-- WHAT YOU NEED TO DO --
Copy every item below, putting "upper-left" wherever "top-left" appears and leaving everything else unchanged.

-- MATERIAL PROVIDED --
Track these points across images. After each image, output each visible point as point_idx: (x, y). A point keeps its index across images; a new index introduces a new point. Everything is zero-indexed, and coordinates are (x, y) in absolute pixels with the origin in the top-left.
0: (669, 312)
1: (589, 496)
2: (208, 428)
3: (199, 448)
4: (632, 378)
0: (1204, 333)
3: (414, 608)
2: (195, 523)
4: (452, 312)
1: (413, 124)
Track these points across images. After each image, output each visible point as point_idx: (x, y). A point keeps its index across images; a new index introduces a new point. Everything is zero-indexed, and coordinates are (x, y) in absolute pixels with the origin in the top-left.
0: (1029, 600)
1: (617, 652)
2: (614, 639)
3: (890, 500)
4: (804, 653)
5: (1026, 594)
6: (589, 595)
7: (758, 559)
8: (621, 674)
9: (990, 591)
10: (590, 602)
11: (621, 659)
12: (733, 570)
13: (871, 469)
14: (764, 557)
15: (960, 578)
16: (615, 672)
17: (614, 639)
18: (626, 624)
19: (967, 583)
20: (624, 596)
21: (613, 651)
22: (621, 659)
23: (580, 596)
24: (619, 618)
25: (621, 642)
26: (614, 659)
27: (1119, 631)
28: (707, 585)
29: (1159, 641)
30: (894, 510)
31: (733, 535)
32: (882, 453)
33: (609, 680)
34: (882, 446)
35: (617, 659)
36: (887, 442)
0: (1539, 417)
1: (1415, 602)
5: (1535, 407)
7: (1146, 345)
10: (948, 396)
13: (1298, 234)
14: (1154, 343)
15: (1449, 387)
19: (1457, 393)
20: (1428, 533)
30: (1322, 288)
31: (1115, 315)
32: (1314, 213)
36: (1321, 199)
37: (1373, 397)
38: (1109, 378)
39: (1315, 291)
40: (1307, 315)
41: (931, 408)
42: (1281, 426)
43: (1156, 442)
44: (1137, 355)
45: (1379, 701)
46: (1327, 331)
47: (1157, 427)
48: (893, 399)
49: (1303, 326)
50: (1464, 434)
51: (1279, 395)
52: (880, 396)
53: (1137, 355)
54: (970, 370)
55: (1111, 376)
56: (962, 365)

-- TASK RESULT --
Track these points across images. After each image, output each visible point as point_idx: (x, y). A point keeps its index across images; a new index introduces a new point. Everything is zero-indexed, and coordinates are (x, y) in absolute pixels with the origin in the upper-left.
0: (669, 312)
1: (589, 496)
2: (208, 428)
3: (199, 448)
4: (632, 378)
0: (1204, 333)
3: (414, 608)
2: (195, 523)
4: (452, 312)
1: (413, 124)
Track these points across images. After each image, output each visible point as point_idx: (x, y). A point keeps its index across images; a new index introduces a new point. Everything is zero-indexed, and coordinates are (x, y) in absolute pixels with the origin in the upper-left.
0: (1029, 600)
1: (617, 652)
2: (614, 639)
3: (890, 500)
4: (804, 653)
5: (1026, 594)
6: (589, 595)
7: (758, 559)
8: (621, 674)
9: (990, 591)
10: (590, 602)
11: (621, 659)
12: (733, 570)
13: (871, 469)
14: (764, 557)
15: (960, 578)
16: (615, 672)
17: (614, 639)
18: (626, 624)
19: (967, 583)
20: (624, 596)
21: (613, 651)
22: (621, 659)
23: (580, 596)
24: (619, 618)
25: (621, 642)
26: (614, 659)
27: (1119, 631)
28: (707, 585)
29: (1159, 641)
30: (894, 510)
31: (733, 535)
32: (882, 453)
33: (609, 680)
34: (882, 446)
35: (617, 659)
36: (887, 442)
0: (1539, 417)
1: (1415, 602)
5: (1535, 407)
7: (1146, 345)
10: (948, 396)
13: (1298, 234)
14: (1154, 343)
15: (1449, 387)
19: (1457, 393)
20: (1428, 533)
30: (1322, 288)
31: (1115, 315)
32: (1314, 213)
36: (1321, 199)
37: (1373, 397)
38: (1109, 378)
39: (1315, 291)
40: (1307, 315)
41: (931, 408)
42: (1281, 426)
43: (1156, 442)
44: (1137, 355)
45: (1379, 701)
46: (1327, 331)
47: (1157, 427)
48: (893, 399)
49: (1303, 326)
50: (1464, 434)
51: (1279, 395)
52: (880, 396)
53: (1137, 355)
54: (970, 370)
55: (1111, 376)
56: (962, 365)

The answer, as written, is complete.